[Opening EXERCISE DATA section]
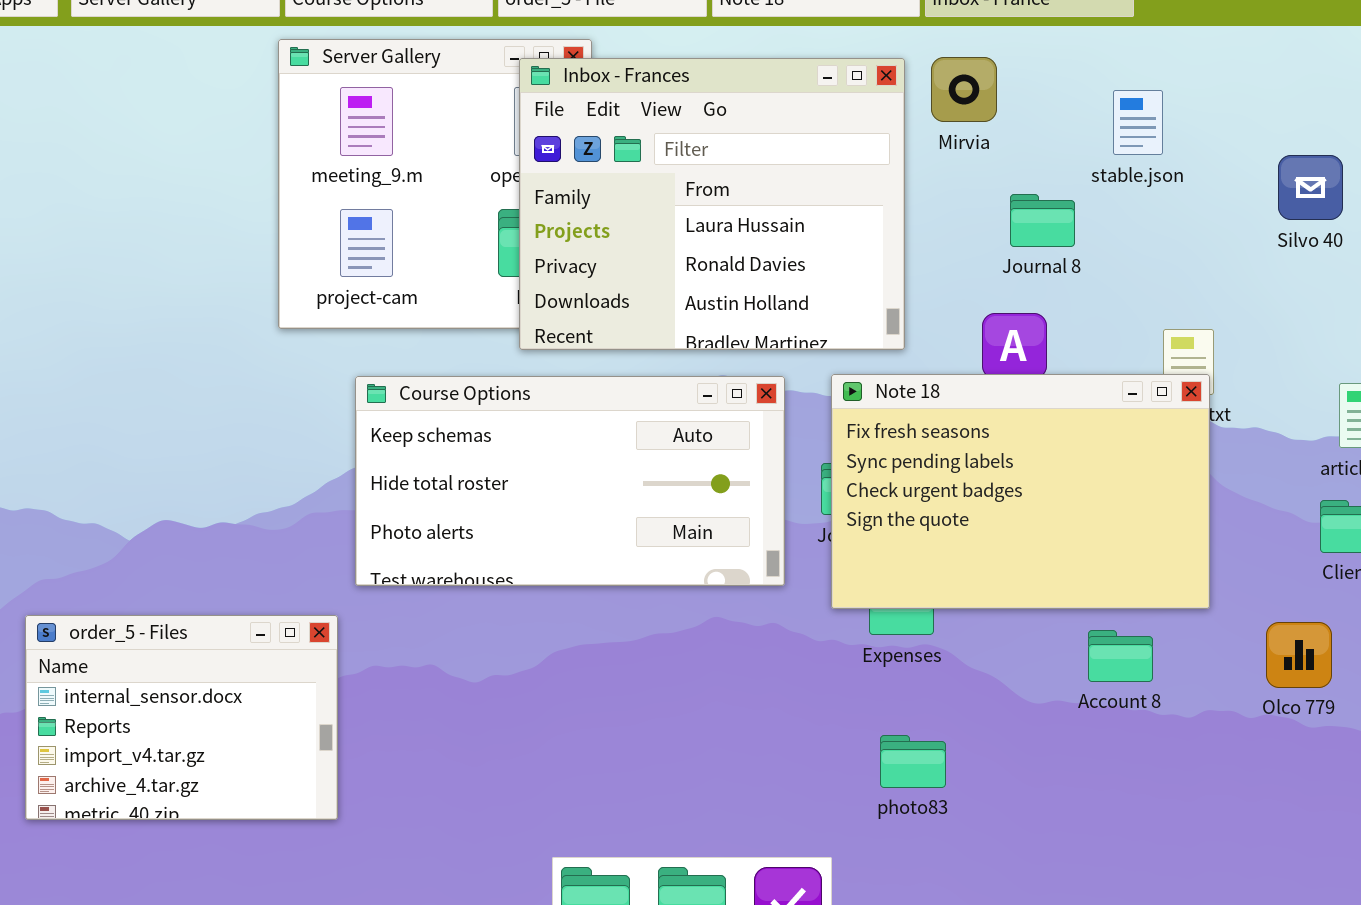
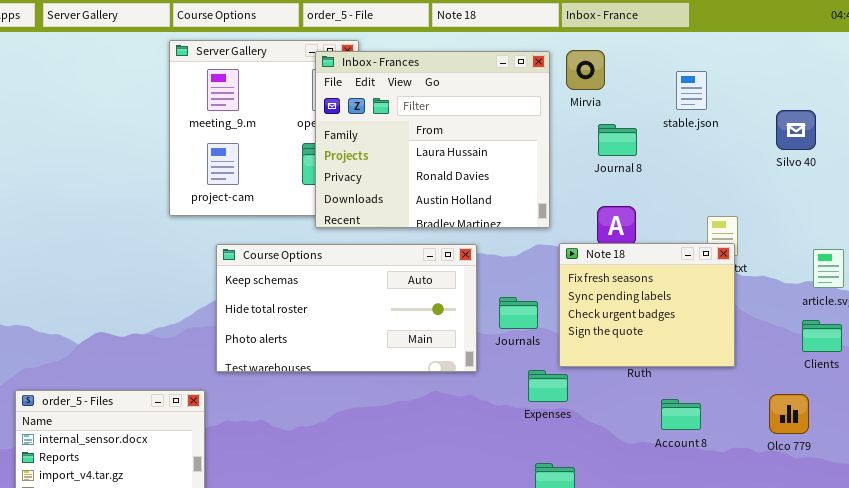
Journal 8: [1010,194,1075,247] -> [598,124,637,156], moved
Note 18: [831,374,1210,609] -> [559,243,735,367], resized

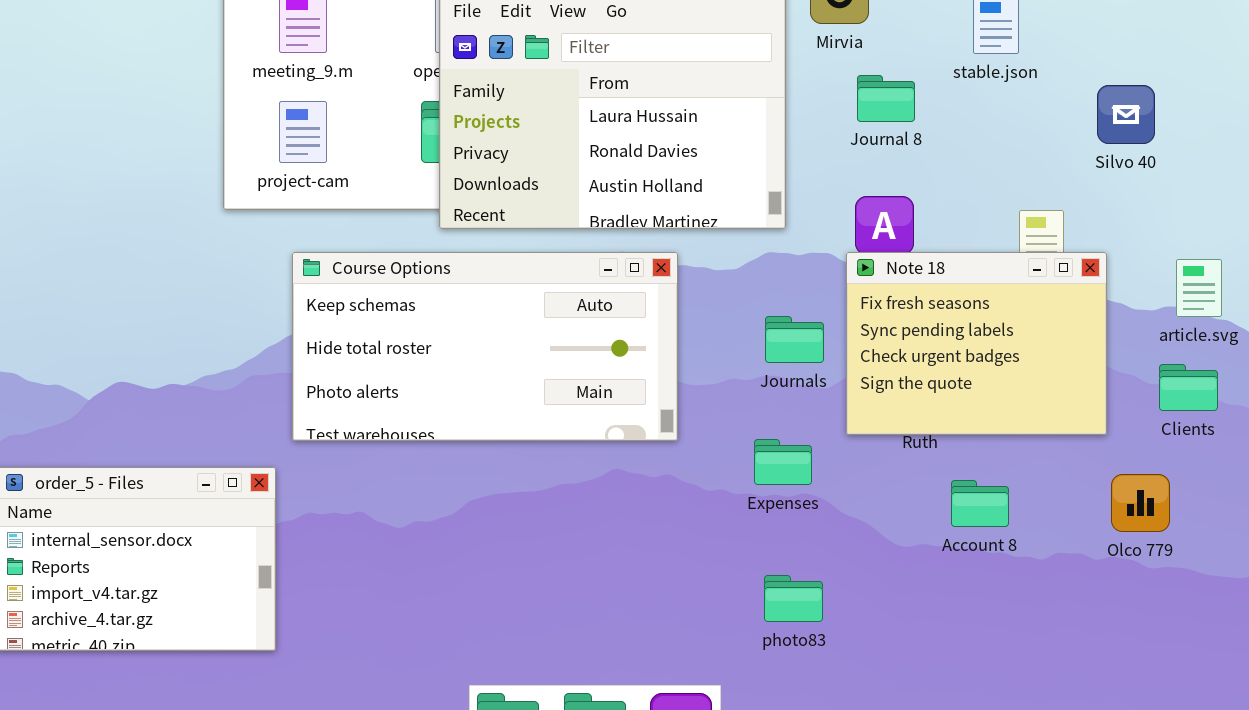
Silvo 40: [776,110,816,150] -> [1097,85,1155,144], moved
Note 18: [559,243,735,367] -> [846,252,1107,435], moved
Journals: [499,297,538,329] -> [765,316,824,363], moved

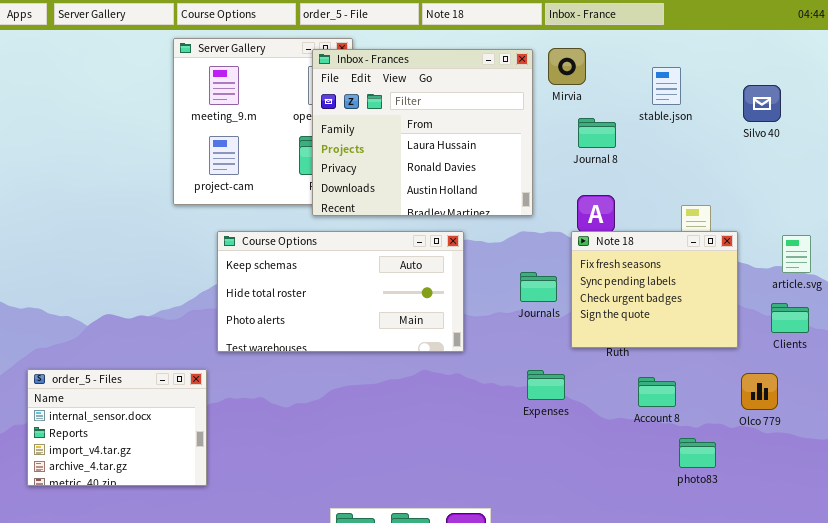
Silvo 40: [1097,85,1155,144] -> [743,85,781,122], moved
Expenses: [754,439,812,485] -> [527,370,565,400], moved
photo83: [764,575,823,622] -> [679,438,716,468], moved

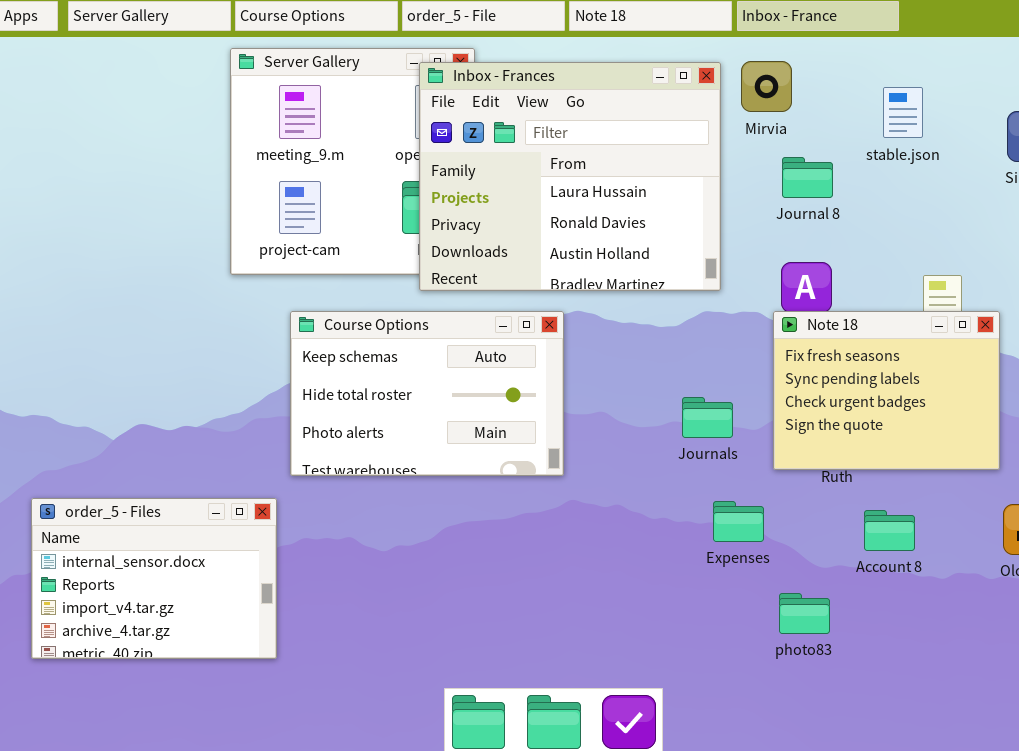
Course Options: [217,231,464,352] -> [290,311,564,476], resized
Journals: [520,272,557,302] -> [682,397,733,438], moved
photo83: [679,438,716,468] -> [779,593,830,634], moved

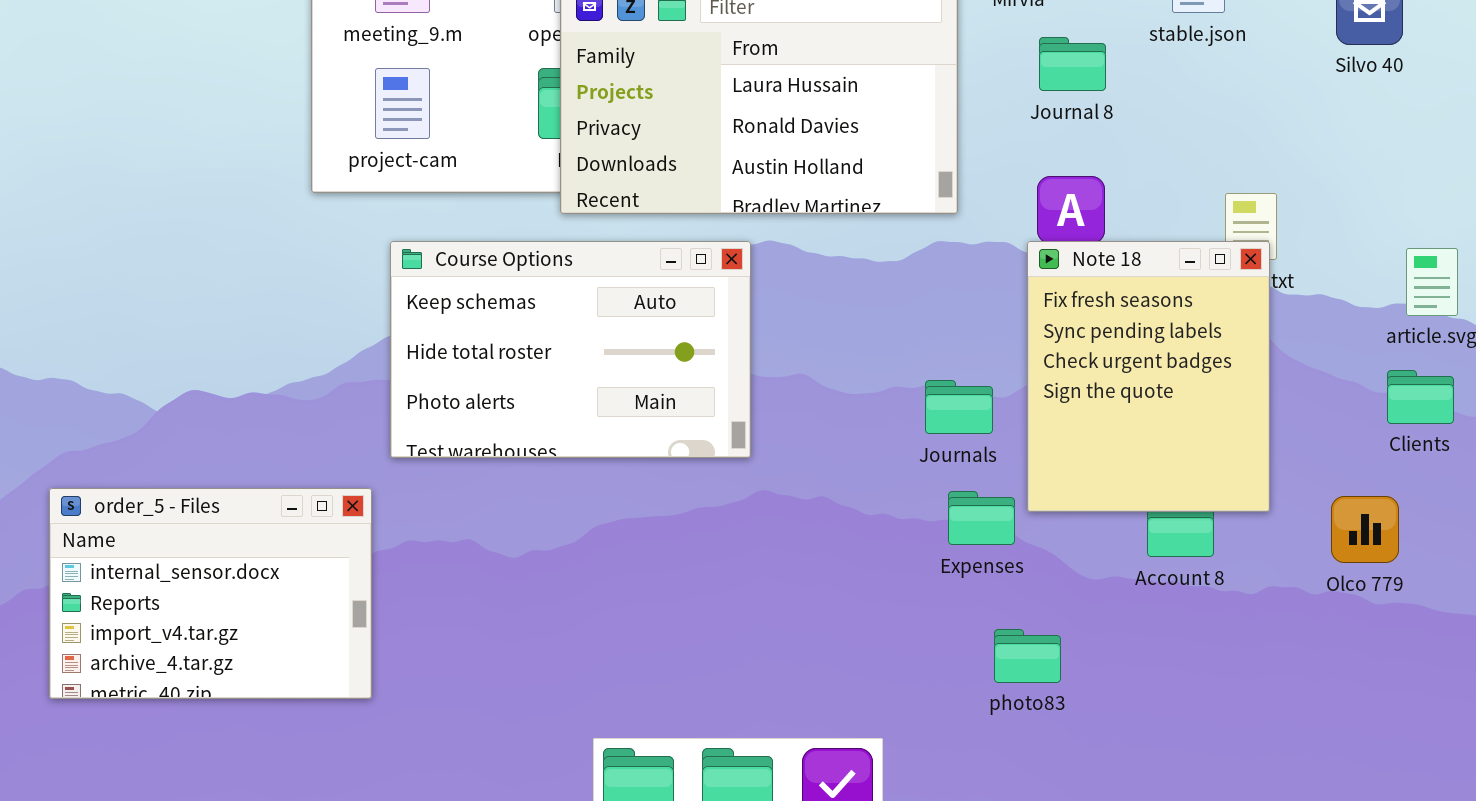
Note 18: [773,311,1000,470] -> [1027,241,1270,512], resized
Journals: [682,397,733,438] -> [925,380,993,434], moved
photo83: [779,593,830,634] -> [994,629,1061,683], moved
[Closing EXERCISE DATA section]
Please set down the data above exactly as given, leaving every picture out.

Journal 8: [1010,194,1075,247] -> [598,124,637,156], moved
Note 18: [831,374,1210,609] -> [559,243,735,367], resized

Silvo 40: [776,110,816,150] -> [1097,85,1155,144], moved
Note 18: [559,243,735,367] -> [846,252,1107,435], moved
Journals: [499,297,538,329] -> [765,316,824,363], moved

Silvo 40: [1097,85,1155,144] -> [743,85,781,122], moved
Expenses: [754,439,812,485] -> [527,370,565,400], moved
photo83: [764,575,823,622] -> [679,438,716,468], moved

Course Options: [217,231,464,352] -> [290,311,564,476], resized
Journals: [520,272,557,302] -> [682,397,733,438], moved
photo83: [679,438,716,468] -> [779,593,830,634], moved

Note 18: [773,311,1000,470] -> [1027,241,1270,512], resized
Journals: [682,397,733,438] -> [925,380,993,434], moved
photo83: [779,593,830,634] -> [994,629,1061,683], moved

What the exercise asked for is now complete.